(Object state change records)
= = = = = = =
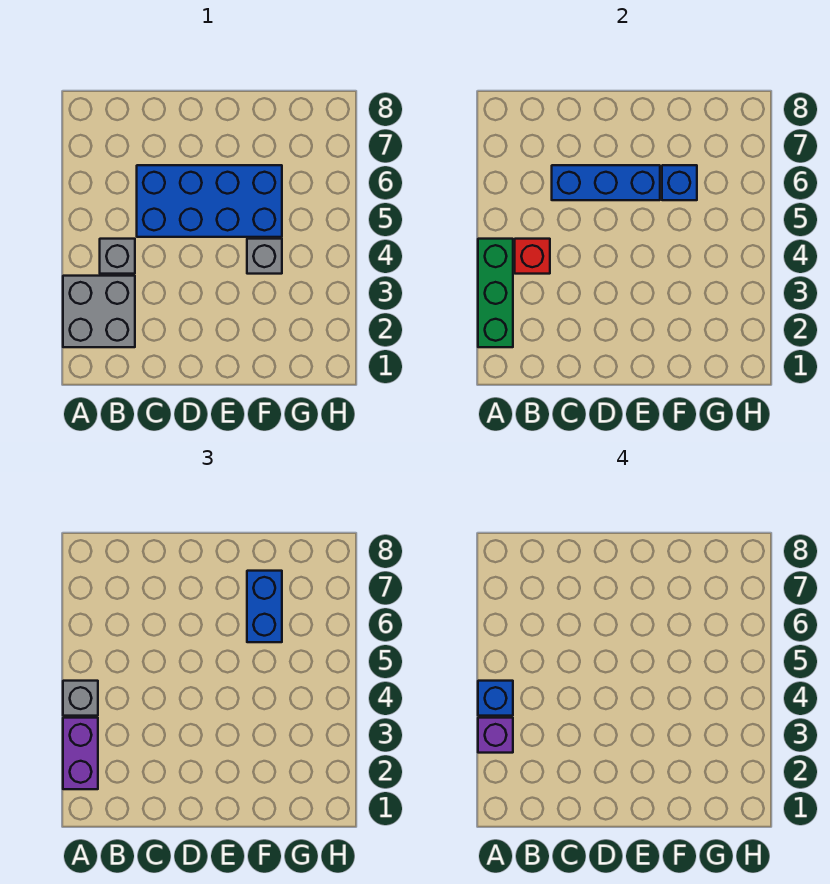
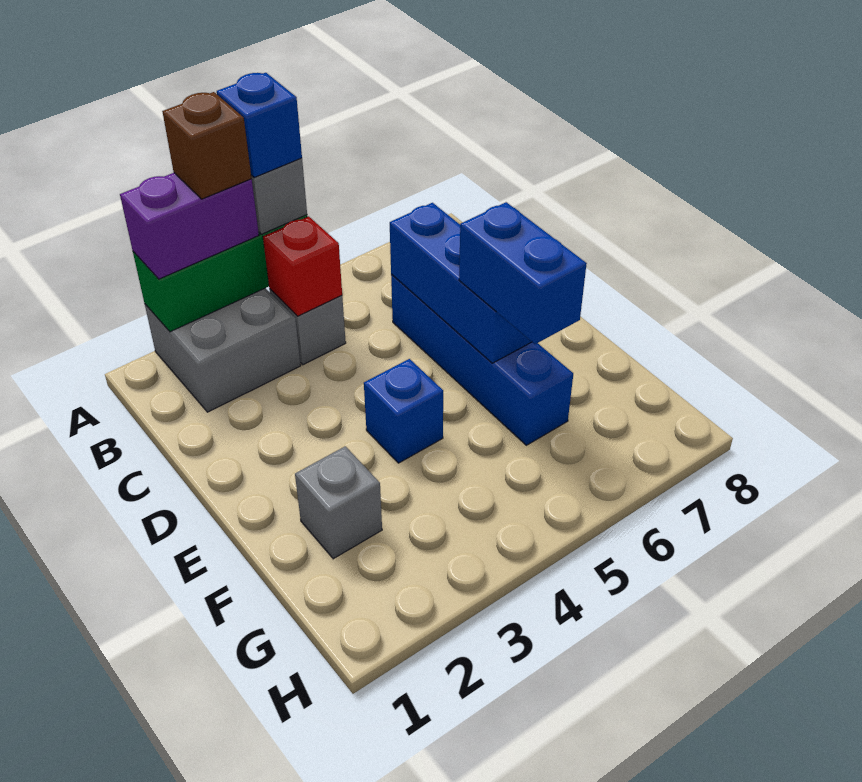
purple brick A3 level 4 -> brown brick A3 level 4
blue brick C5:F6 level 1 -> blue brick C6:F6 level 1
grey brick F4 level 1 -> grey brick F2 level 1
blue brick F6 level 2 -> blue brick E4 level 1
blue brick F6:F7 level 3 -> blue brick E6:F6 level 3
= = = = = = =
Find the line that contains "blue brick C5:F6" in the data above. Reproduce it and every later line exactly, through the last one.

Solution to the exercise –
blue brick C5:F6 level 1 -> blue brick C6:F6 level 1
grey brick F4 level 1 -> grey brick F2 level 1
blue brick F6 level 2 -> blue brick E4 level 1
blue brick F6:F7 level 3 -> blue brick E6:F6 level 3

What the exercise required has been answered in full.